▶ **EXERCISE PROMPT**: Without the images, print every line of the material below exactly as given.

▶ **INPUT DATA**:
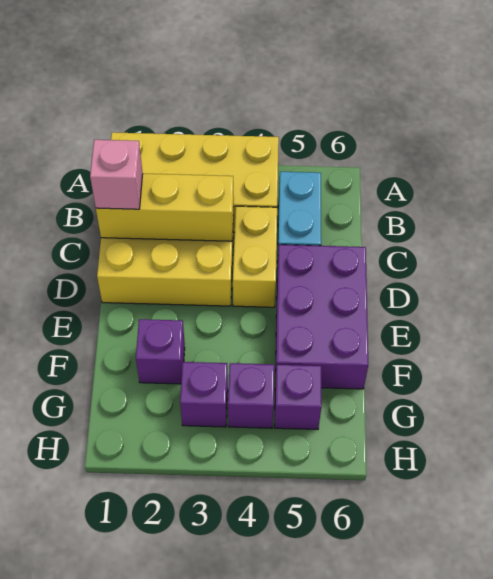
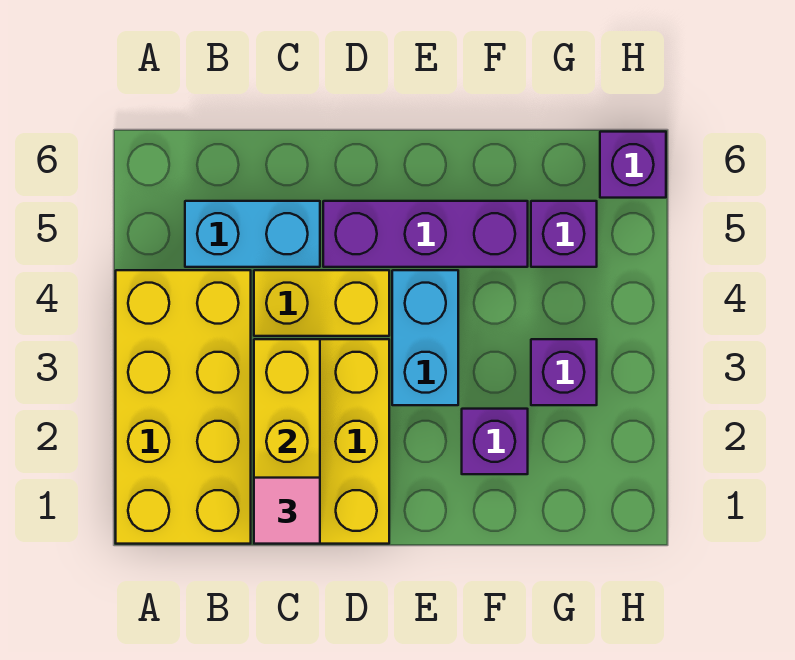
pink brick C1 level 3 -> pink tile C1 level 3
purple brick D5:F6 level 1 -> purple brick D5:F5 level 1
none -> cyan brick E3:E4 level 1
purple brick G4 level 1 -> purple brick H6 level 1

▶ **RESPONSE**:
pink brick C1 level 3 -> pink tile C1 level 3
purple brick D5:F6 level 1 -> purple brick D5:F5 level 1
none -> cyan brick E3:E4 level 1
purple brick G4 level 1 -> purple brick H6 level 1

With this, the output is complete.